Give the number of lines in the data below that contain "screwdriver", and only that number.

[Records drawn from a dataset]
--- START ---

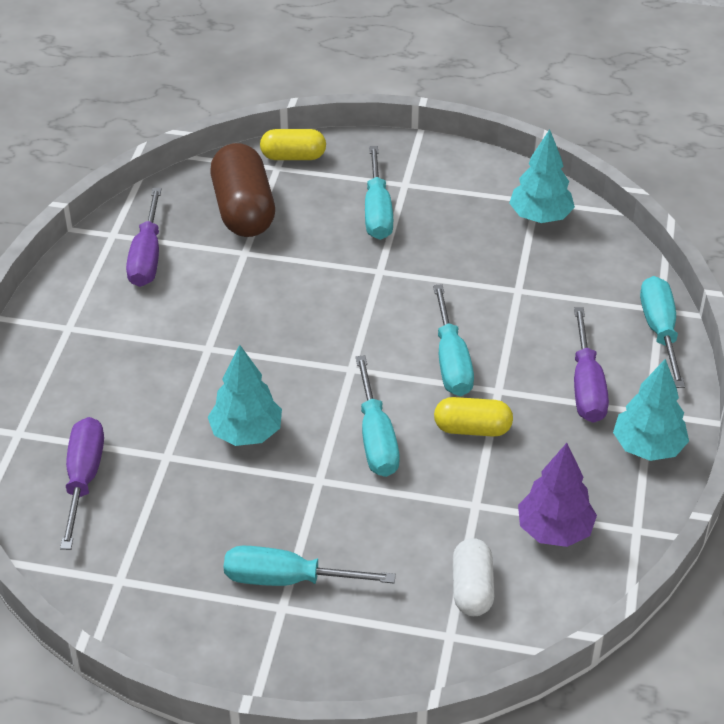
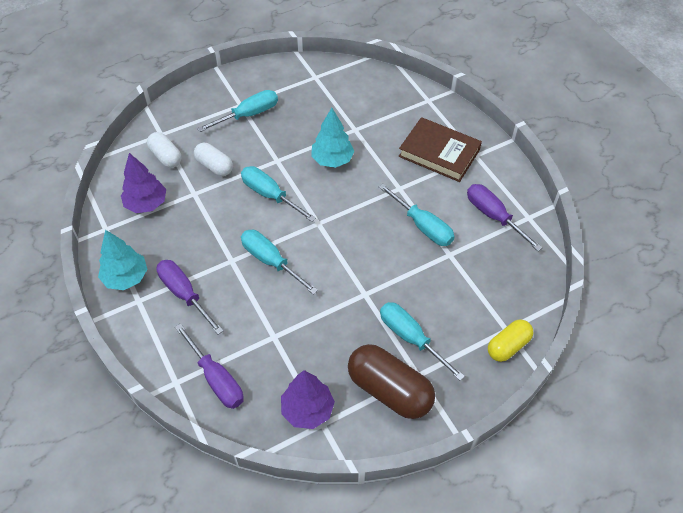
camera: 140 degrees right, 10 degrees up
(83, 480) = (376, 100): purple screwdriver -> purple screwdriver (216, 378)
(106, 357) = (439, 153): none -> brown book
(243, 210) = (485, 282): brown capsule -> brown capsule (389, 390)
(413, 527) = (214, 166): none -> white capsule
(472, 429) = (227, 229): yellow capsule -> none
(540, 217) = (307, 410): turquoise tree -> purple tree
(660, 331) = (165, 363): turquoise screwdriver -> turquoise screwdriver (422, 226)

--- END ---

*EXERCISE RESULT*:
2